Available data —
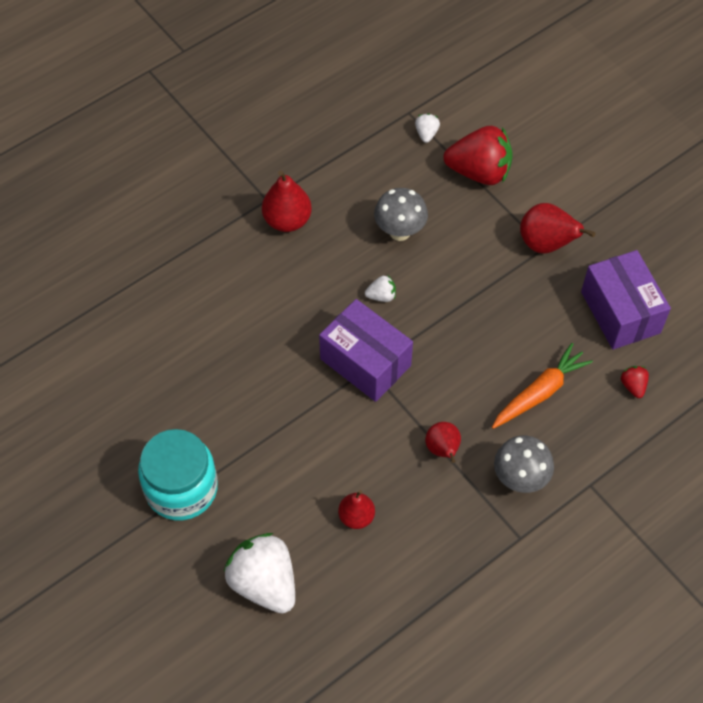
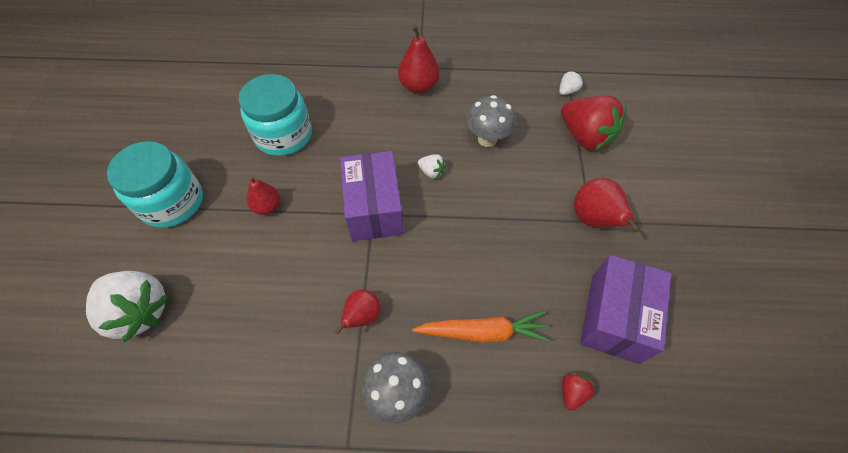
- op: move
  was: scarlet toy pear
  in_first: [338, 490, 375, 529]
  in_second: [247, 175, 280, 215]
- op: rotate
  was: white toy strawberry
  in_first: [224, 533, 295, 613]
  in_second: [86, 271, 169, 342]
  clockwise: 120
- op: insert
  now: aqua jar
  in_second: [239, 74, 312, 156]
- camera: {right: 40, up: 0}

Task prompt — All lines from the one with "in_first: [338, 490, 375, 529]" onward to the end of the records above should be repeated exactly, and only those lines.

Reply to the task —
  in_first: [338, 490, 375, 529]
  in_second: [247, 175, 280, 215]
- op: rotate
  was: white toy strawberry
  in_first: [224, 533, 295, 613]
  in_second: [86, 271, 169, 342]
  clockwise: 120
- op: insert
  now: aqua jar
  in_second: [239, 74, 312, 156]
- camera: {right: 40, up: 0}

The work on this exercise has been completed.